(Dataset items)
begin

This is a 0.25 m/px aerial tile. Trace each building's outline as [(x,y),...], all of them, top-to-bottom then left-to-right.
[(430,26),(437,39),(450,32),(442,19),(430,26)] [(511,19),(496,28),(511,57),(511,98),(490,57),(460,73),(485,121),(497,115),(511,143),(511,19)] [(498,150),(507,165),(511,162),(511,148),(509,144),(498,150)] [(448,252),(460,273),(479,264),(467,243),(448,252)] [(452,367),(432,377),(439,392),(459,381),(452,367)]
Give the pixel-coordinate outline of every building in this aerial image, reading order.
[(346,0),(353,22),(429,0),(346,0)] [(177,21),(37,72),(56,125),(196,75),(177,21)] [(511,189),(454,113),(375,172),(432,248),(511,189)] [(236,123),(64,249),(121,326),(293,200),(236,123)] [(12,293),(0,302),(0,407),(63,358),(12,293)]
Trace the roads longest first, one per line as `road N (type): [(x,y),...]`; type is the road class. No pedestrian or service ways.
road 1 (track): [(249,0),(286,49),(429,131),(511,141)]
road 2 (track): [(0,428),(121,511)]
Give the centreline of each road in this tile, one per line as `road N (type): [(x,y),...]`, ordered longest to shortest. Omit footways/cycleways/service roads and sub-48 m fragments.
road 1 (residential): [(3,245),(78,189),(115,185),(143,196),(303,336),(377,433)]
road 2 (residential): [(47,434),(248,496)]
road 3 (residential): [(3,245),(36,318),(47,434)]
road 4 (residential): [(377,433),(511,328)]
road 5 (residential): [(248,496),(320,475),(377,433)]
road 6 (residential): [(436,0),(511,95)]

end

Edit the lines above so that "aerial" is replaced by "overhead" wherever it occurs, and leave everything else unchanged.

This is a 0.25 m/px overhead tile. Trace each building's outline as [(x,y),...], all of them, top-to-bottom then left-to-right.
[(430,26),(437,39),(450,32),(442,19),(430,26)] [(511,19),(496,28),(511,57),(511,98),(490,57),(460,73),(485,121),(497,115),(511,143),(511,19)] [(498,150),(507,165),(511,162),(511,148),(509,144),(498,150)] [(448,252),(460,273),(479,264),(467,243),(448,252)] [(452,367),(432,377),(439,392),(459,381),(452,367)]
Give the pixel-coordinate outline of every building in this overhead image, reading order.
[(346,0),(353,22),(429,0),(346,0)] [(177,21),(37,72),(56,125),(196,75),(177,21)] [(511,189),(454,113),(375,172),(432,248),(511,189)] [(236,123),(64,249),(121,326),(293,200),(236,123)] [(12,293),(0,302),(0,407),(63,358),(12,293)]
Trace the roads longest first, one per line as `road N (type): [(x,y),...]`; type is the road class. No pedestrian or service ways.
road 1 (track): [(249,0),(286,49),(429,131),(511,141)]
road 2 (track): [(0,428),(121,511)]
Give the centreline of each road in this tile, one per line as `road N (type): [(x,y),...]`, ordered longest to shortest. Omit footways/cycleways/service roads and sub-48 m fragments.
road 1 (residential): [(3,245),(78,189),(115,185),(143,196),(303,336),(377,433)]
road 2 (residential): [(47,434),(248,496)]
road 3 (residential): [(3,245),(36,318),(47,434)]
road 4 (residential): [(377,433),(511,328)]
road 5 (residential): [(248,496),(320,475),(377,433)]
road 6 (residential): [(436,0),(511,95)]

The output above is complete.